Begin at the line that holds "SW1: button (5V, RESET)" and copy each line exactly until the data below ends, including that last line but no pictures.
**** RECORDED INFORMATION
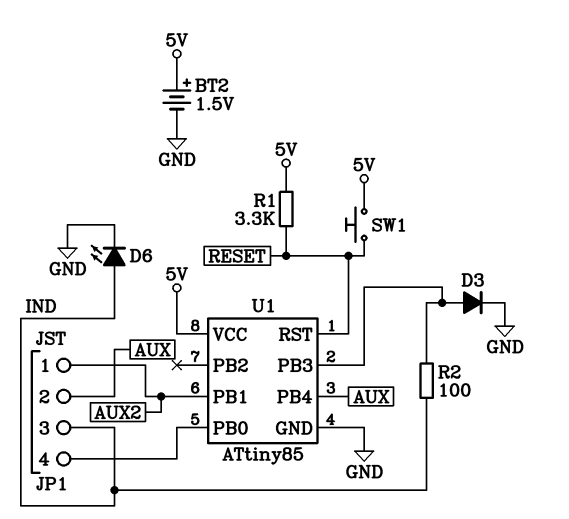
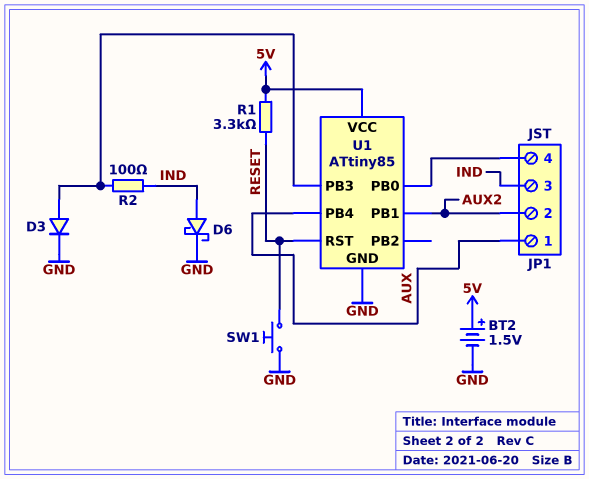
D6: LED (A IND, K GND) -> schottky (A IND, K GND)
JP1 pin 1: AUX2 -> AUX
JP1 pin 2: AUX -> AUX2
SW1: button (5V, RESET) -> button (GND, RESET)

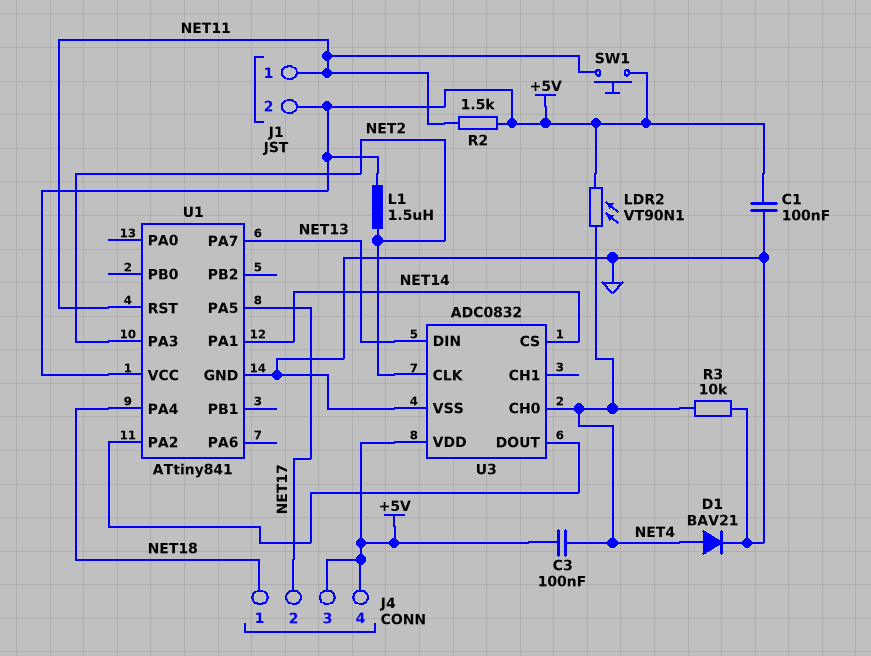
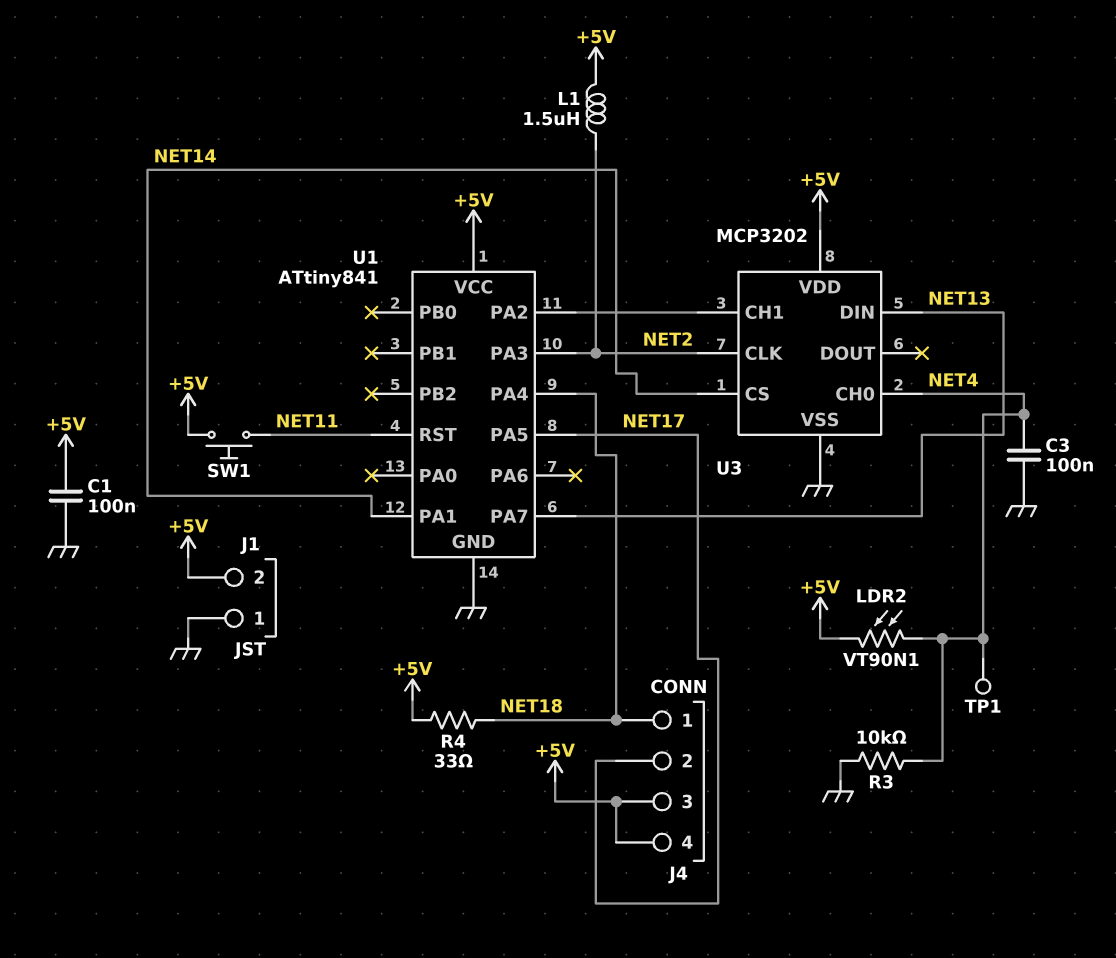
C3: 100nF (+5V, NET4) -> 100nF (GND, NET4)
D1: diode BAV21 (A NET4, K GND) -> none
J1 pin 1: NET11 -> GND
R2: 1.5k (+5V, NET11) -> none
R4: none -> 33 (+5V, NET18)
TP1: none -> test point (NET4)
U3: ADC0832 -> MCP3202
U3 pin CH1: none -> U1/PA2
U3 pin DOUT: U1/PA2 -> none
********
EXERCISE SOLUTION:
SW1: button (5V, RESET) -> button (GND, RESET)

C3: 100nF (+5V, NET4) -> 100nF (GND, NET4)
D1: diode BAV21 (A NET4, K GND) -> none
J1 pin 1: NET11 -> GND
R2: 1.5k (+5V, NET11) -> none
R4: none -> 33 (+5V, NET18)
TP1: none -> test point (NET4)
U3: ADC0832 -> MCP3202
U3 pin CH1: none -> U1/PA2
U3 pin DOUT: U1/PA2 -> none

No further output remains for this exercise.